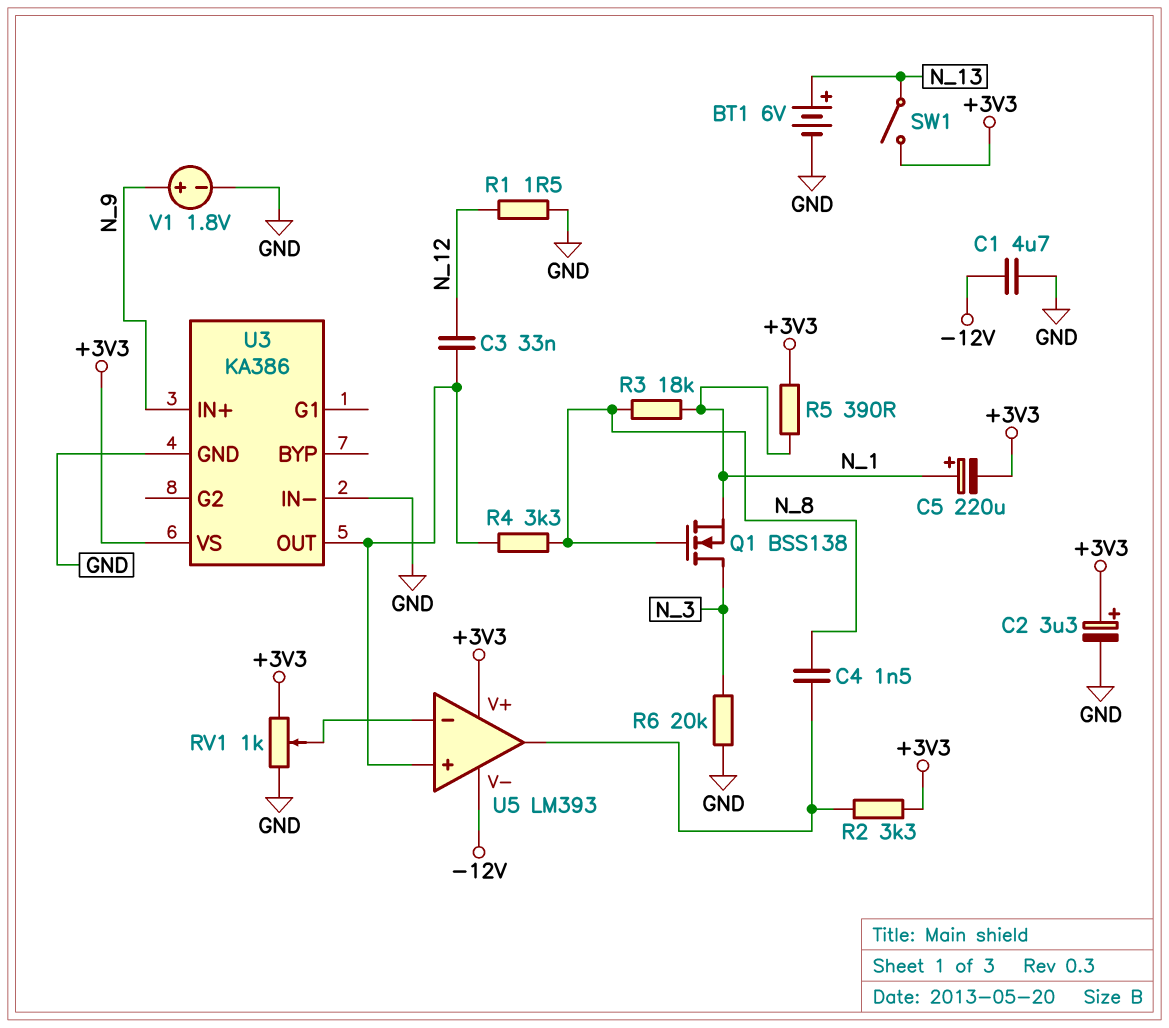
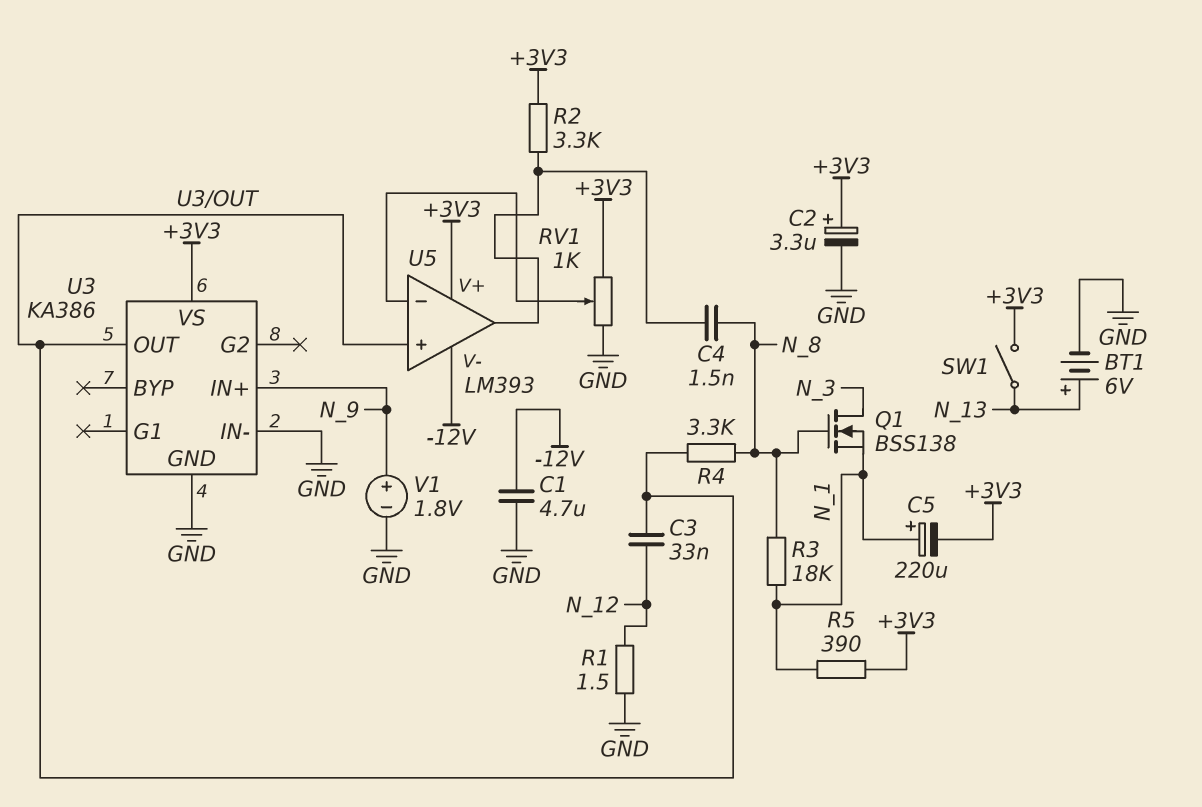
R6: 20k (GND, N_3) -> none

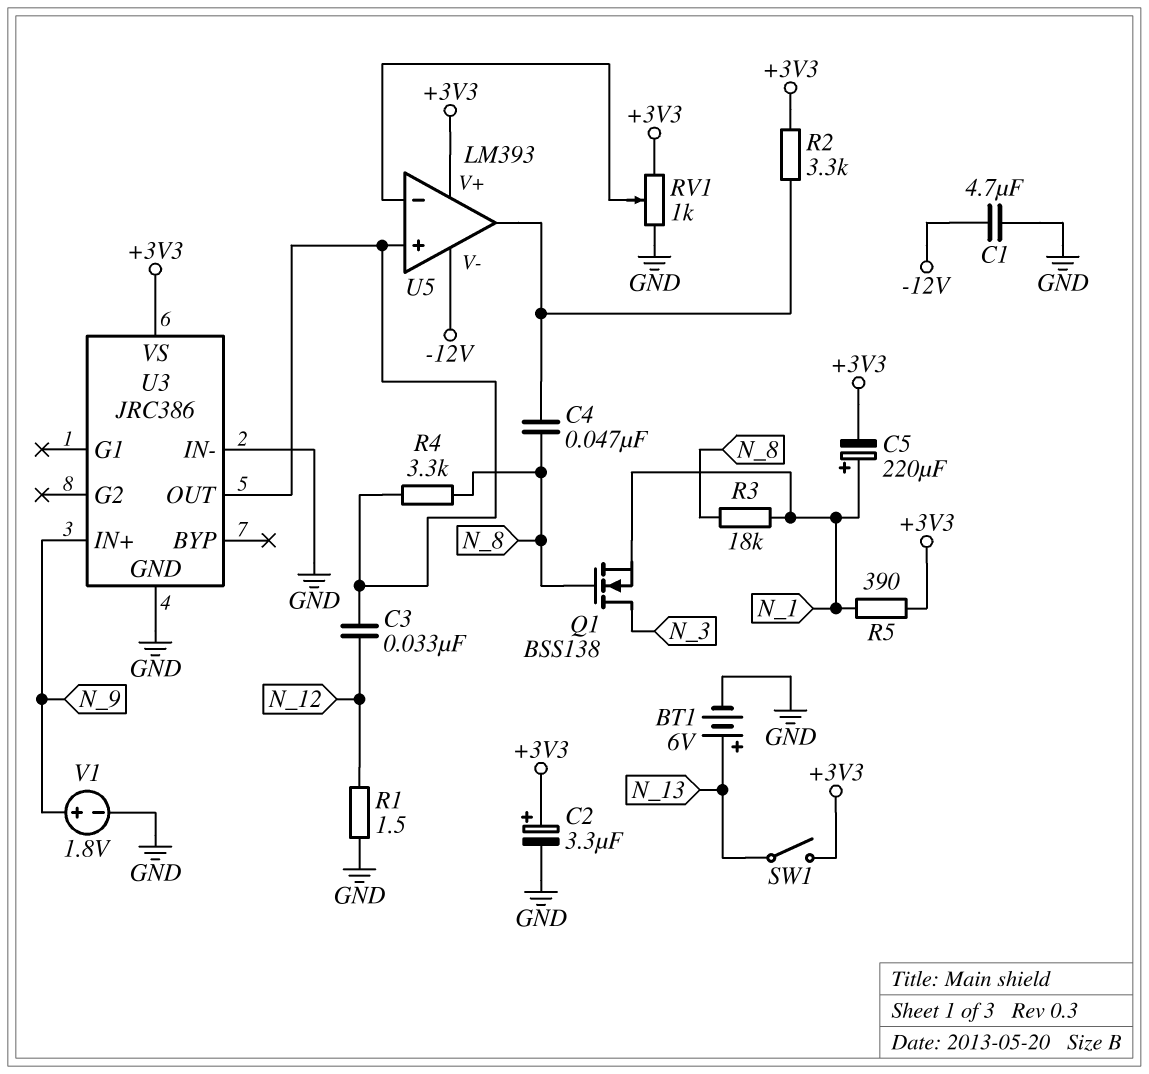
C4: 1.5nF (N_8, U5/out) -> 47nF (N_8, U5/out)
U3: KA386 -> JRC386

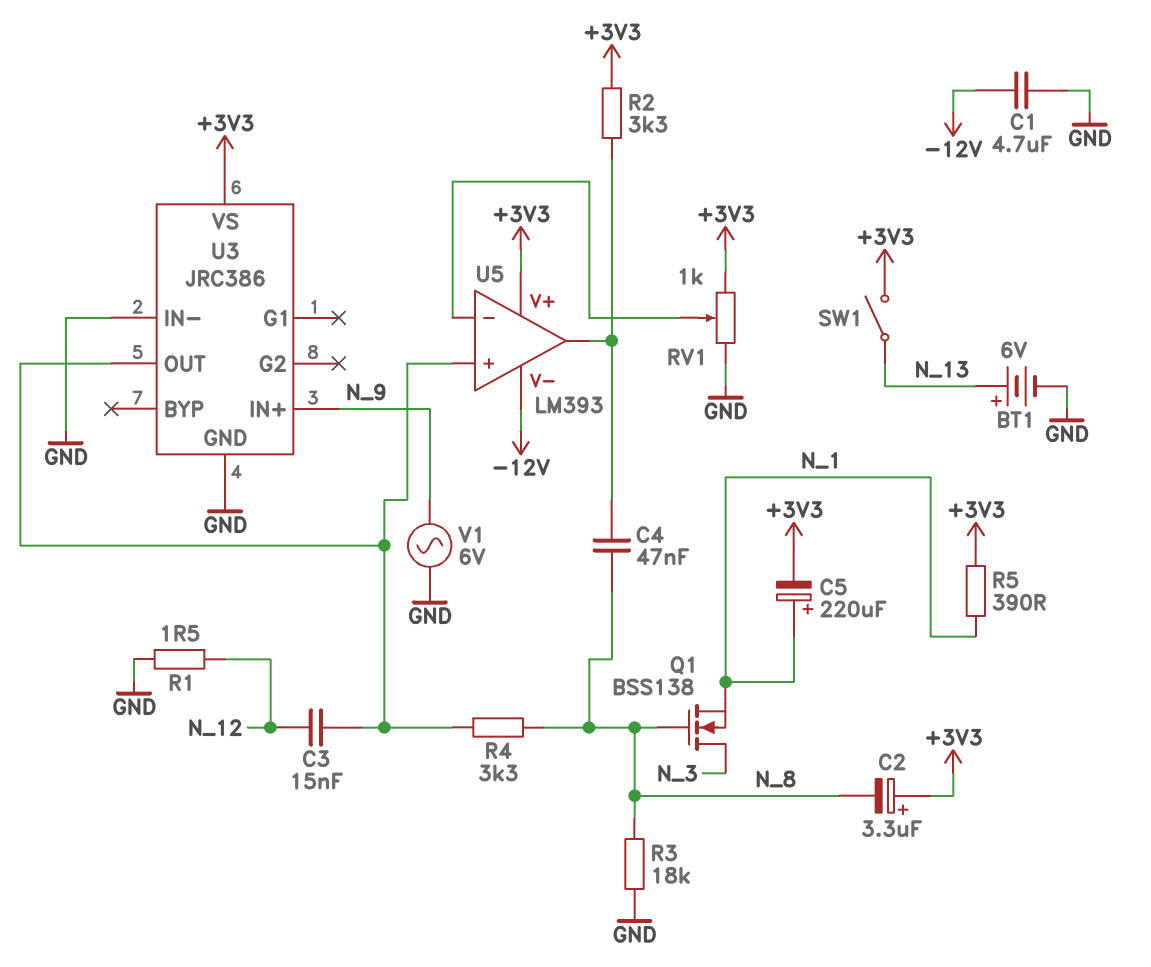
C2: 3.3uF (plus +3V3, minus GND) -> 3.3uF (plus +3V3, minus N_8)
C3: 33nF (N_12, U3/OUT) -> 15nF (N_12, U3/OUT)
R3: 18k (N_1, N_8) -> 18k (GND, N_8)
V1: 1.8V (plus N_9, minus GND) -> AC 6V (GND, N_9)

● **What you have to do**
In the answer, restate word for word each line from the one with "C2: 3.3uF (plus" through the end of the material above.

● **Result for this exercise**
C2: 3.3uF (plus +3V3, minus GND) -> 3.3uF (plus +3V3, minus N_8)
C3: 33nF (N_12, U3/OUT) -> 15nF (N_12, U3/OUT)
R3: 18k (N_1, N_8) -> 18k (GND, N_8)
V1: 1.8V (plus N_9, minus GND) -> AC 6V (GND, N_9)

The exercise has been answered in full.